> **Data extract**
☆ ☆ ☆ ☆ ☆ ☆ ☆

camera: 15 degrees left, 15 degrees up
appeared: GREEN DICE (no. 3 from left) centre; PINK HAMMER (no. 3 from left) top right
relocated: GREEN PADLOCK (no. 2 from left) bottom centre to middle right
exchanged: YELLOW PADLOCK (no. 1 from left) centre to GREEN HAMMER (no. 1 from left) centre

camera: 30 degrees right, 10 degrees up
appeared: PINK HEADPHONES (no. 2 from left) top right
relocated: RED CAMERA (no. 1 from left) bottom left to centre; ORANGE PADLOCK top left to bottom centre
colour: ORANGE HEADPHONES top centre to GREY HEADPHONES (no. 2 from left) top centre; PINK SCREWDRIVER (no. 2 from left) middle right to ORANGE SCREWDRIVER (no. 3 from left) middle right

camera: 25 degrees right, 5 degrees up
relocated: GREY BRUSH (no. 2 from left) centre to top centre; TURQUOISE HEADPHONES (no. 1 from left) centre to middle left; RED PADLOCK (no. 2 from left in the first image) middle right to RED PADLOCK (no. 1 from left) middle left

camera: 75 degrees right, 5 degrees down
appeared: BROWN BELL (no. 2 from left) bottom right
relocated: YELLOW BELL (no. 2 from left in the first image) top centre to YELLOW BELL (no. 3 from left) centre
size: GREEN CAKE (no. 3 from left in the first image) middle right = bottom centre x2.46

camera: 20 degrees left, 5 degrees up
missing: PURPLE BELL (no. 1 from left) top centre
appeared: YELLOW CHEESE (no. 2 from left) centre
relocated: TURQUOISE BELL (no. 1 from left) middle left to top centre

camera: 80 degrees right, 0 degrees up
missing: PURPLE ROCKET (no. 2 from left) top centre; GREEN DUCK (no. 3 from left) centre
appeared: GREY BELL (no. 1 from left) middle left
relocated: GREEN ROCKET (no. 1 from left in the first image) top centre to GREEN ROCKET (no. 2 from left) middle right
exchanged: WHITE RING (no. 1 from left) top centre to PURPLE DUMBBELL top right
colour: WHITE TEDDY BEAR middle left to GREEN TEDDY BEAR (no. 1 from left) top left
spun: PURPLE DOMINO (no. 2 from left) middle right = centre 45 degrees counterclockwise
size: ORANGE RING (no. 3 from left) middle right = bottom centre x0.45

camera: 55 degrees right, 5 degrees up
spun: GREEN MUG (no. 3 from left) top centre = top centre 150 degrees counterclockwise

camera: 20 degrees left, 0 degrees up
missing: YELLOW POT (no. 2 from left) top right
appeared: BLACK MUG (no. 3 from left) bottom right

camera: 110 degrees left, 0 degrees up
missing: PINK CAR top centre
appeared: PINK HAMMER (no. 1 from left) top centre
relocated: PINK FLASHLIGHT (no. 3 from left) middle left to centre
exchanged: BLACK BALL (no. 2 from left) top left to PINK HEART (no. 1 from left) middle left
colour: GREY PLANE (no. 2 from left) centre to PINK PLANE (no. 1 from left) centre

☆ ☆ ☆ ☆ ☆ ☆ ☆

> **Task objective**
From the material above, retype precisely the lines between the line holding "appeared: GREEN DICE" and the line holding "relocated: GREEN PADLOCK", inclusive, and nothing beyond them.

> **Result for this exercise**
appeared: GREEN DICE (no. 3 from left) centre; PINK HAMMER (no. 3 from left) top right
relocated: GREEN PADLOCK (no. 2 from left) bottom centre to middle right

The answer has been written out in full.